WHAT YOU NEED TO DO
Locate the line that contains "lime brick F4" in the data that follows. Copy it and every subsequent line to the end, exactly, excluding pictures.

RECORDED INFORMATION
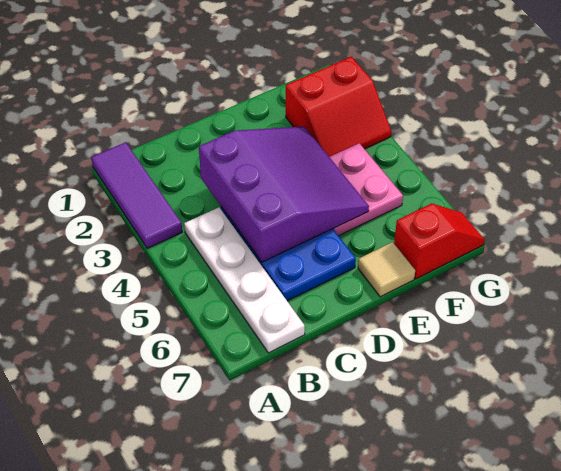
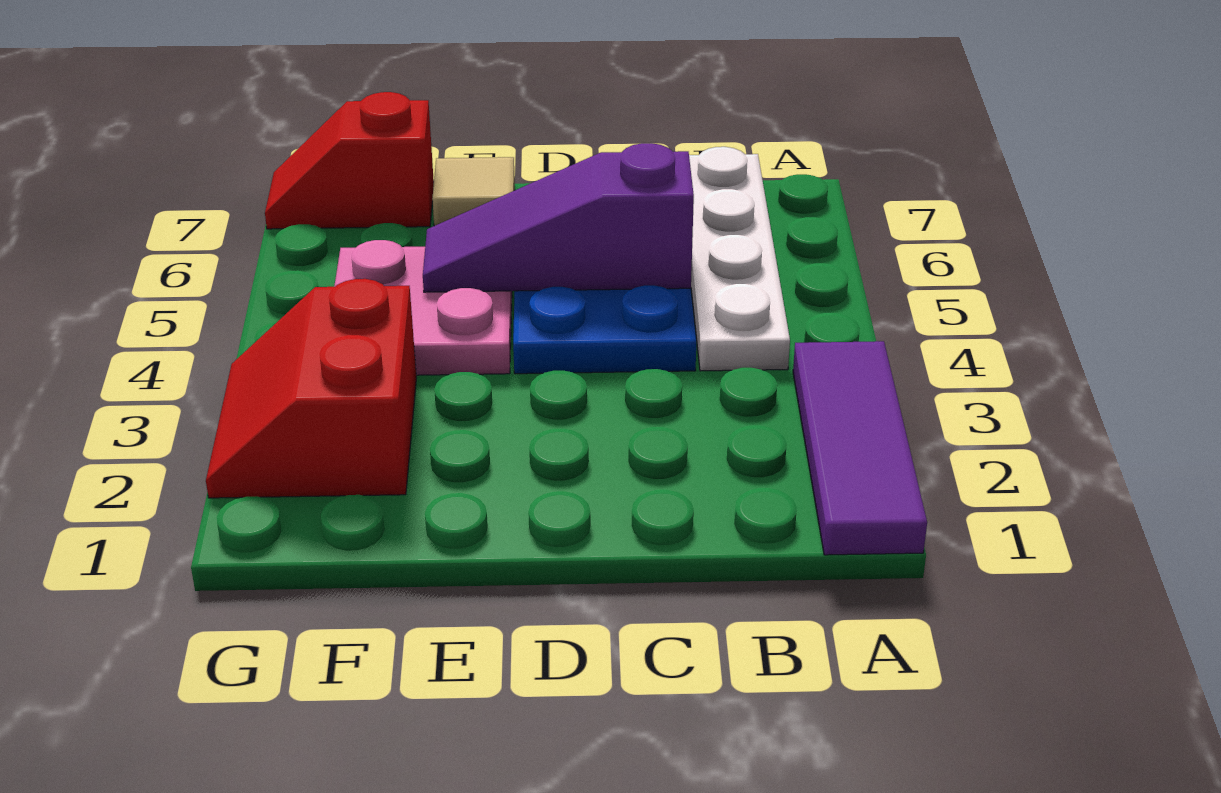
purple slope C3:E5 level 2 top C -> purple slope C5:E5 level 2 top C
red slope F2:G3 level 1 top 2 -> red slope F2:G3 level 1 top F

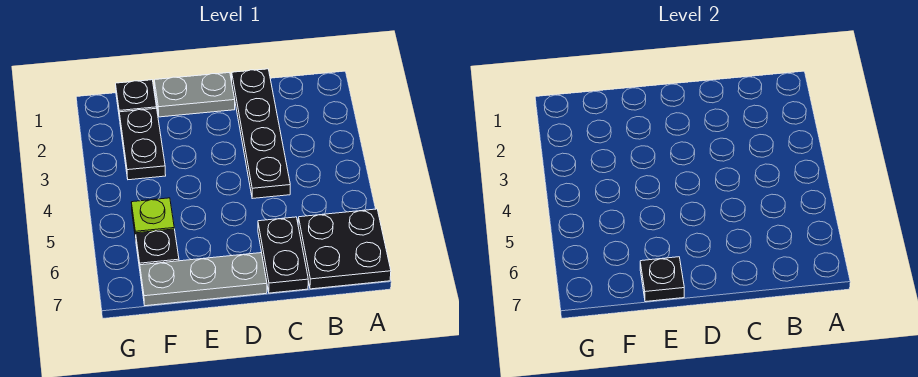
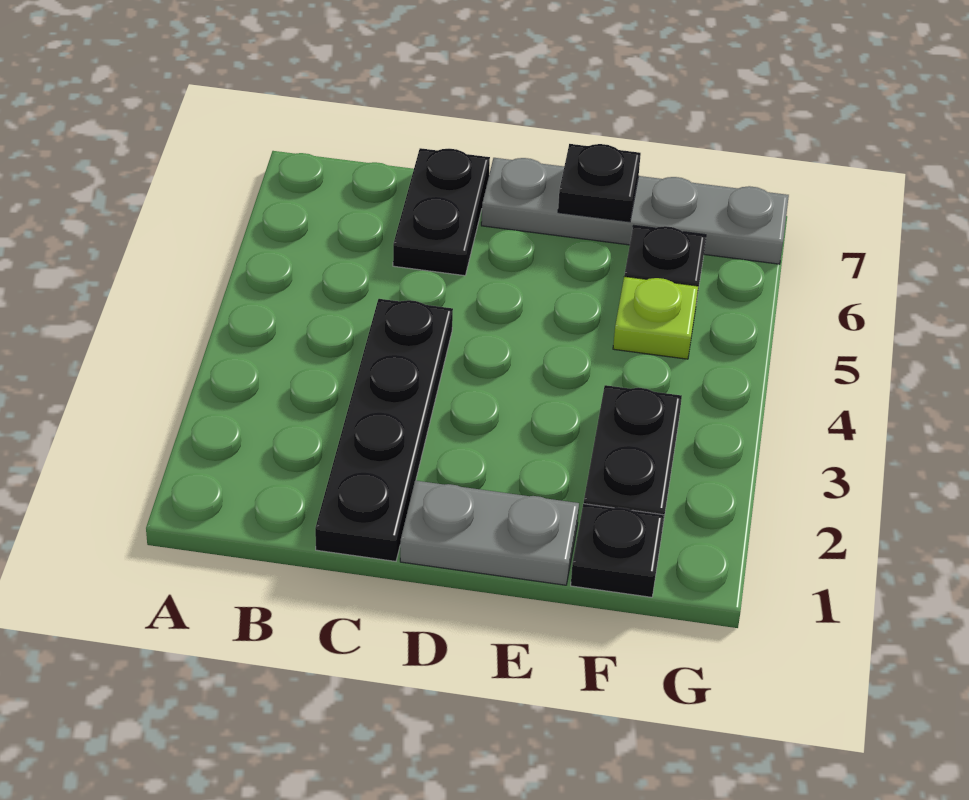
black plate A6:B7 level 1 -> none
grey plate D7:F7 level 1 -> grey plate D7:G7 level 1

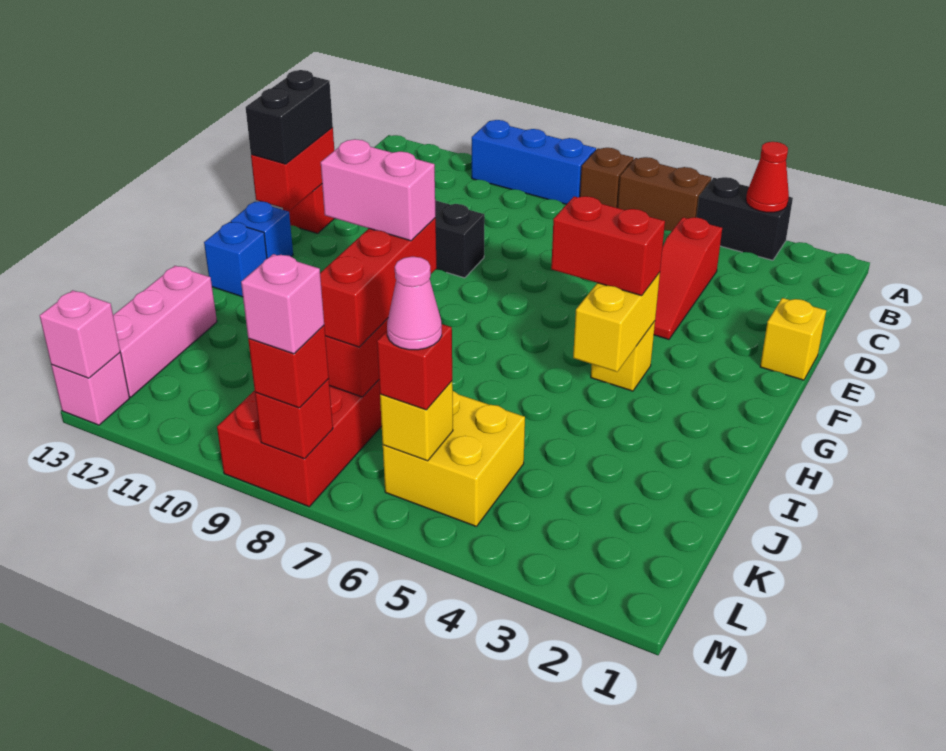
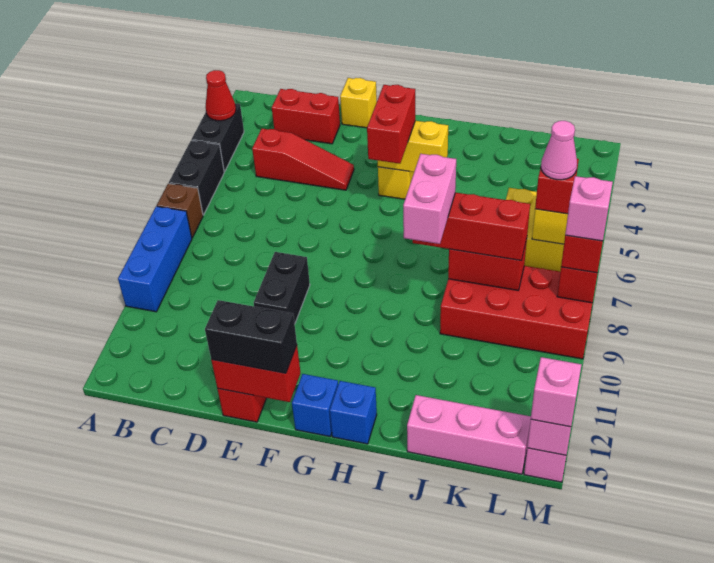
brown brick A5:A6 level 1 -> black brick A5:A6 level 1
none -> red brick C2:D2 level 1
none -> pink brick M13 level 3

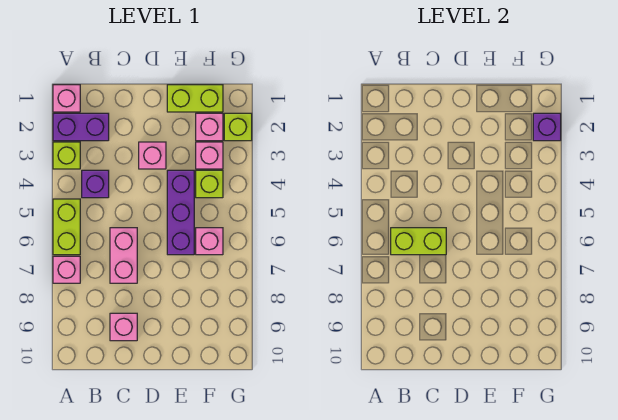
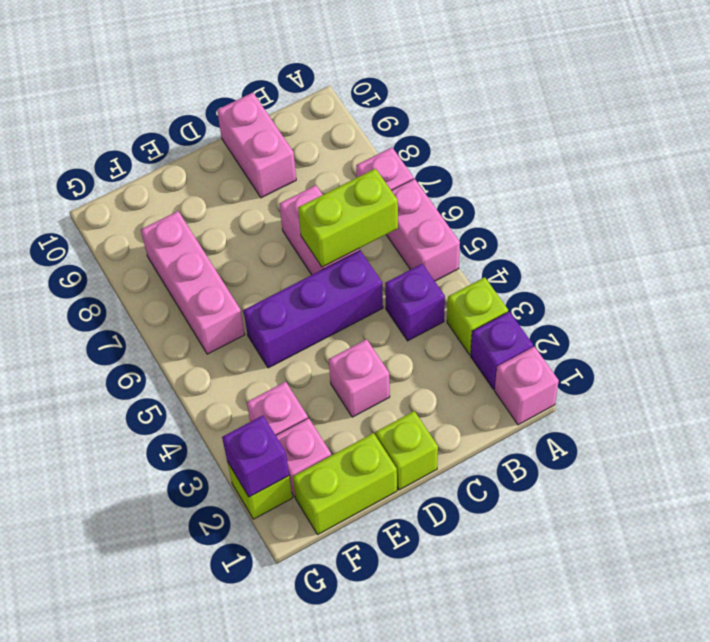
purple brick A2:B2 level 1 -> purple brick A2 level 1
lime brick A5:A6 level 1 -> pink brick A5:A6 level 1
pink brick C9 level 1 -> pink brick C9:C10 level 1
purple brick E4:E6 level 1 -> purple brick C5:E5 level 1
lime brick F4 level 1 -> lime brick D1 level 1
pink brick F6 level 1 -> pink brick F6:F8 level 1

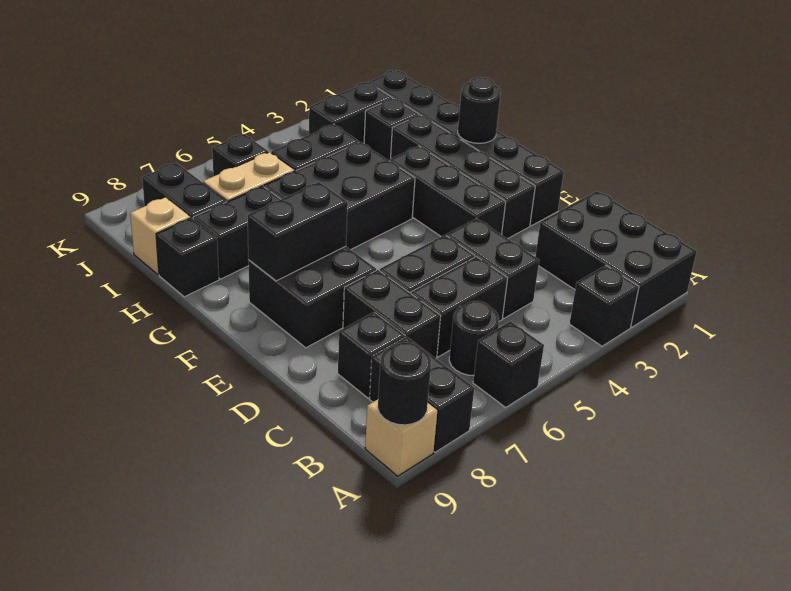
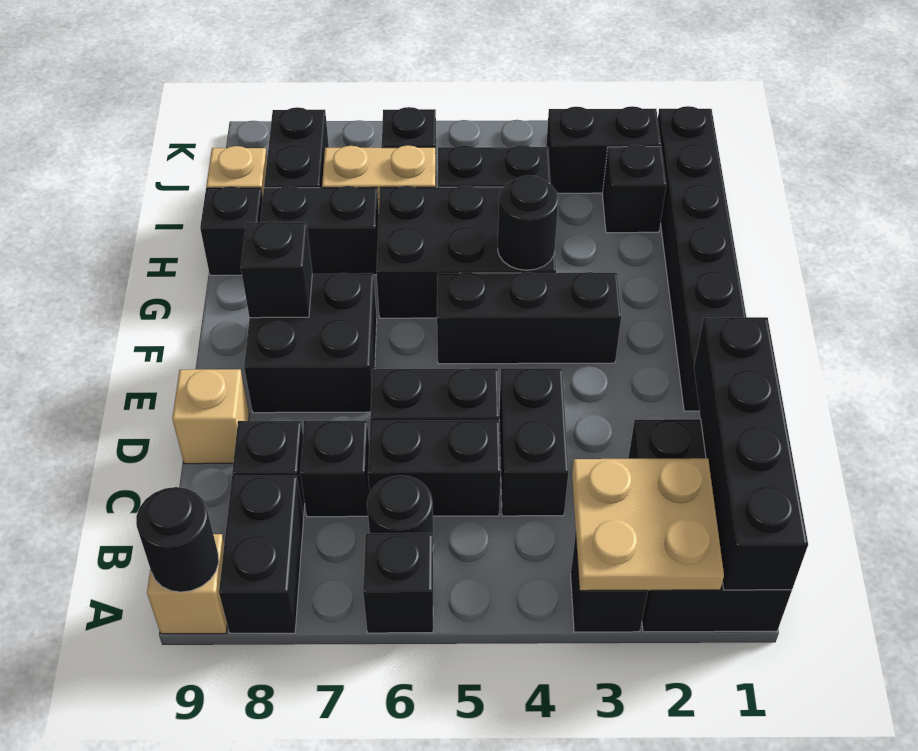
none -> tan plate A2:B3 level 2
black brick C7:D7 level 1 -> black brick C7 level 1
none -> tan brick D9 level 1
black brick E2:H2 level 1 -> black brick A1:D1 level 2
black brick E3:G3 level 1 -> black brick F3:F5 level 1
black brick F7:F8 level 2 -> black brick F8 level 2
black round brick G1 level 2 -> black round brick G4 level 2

EXERCISE SOLUTION
lime brick F4 level 1 -> lime brick D1 level 1
pink brick F6 level 1 -> pink brick F6:F8 level 1

none -> tan plate A2:B3 level 2
black brick C7:D7 level 1 -> black brick C7 level 1
none -> tan brick D9 level 1
black brick E2:H2 level 1 -> black brick A1:D1 level 2
black brick E3:G3 level 1 -> black brick F3:F5 level 1
black brick F7:F8 level 2 -> black brick F8 level 2
black round brick G1 level 2 -> black round brick G4 level 2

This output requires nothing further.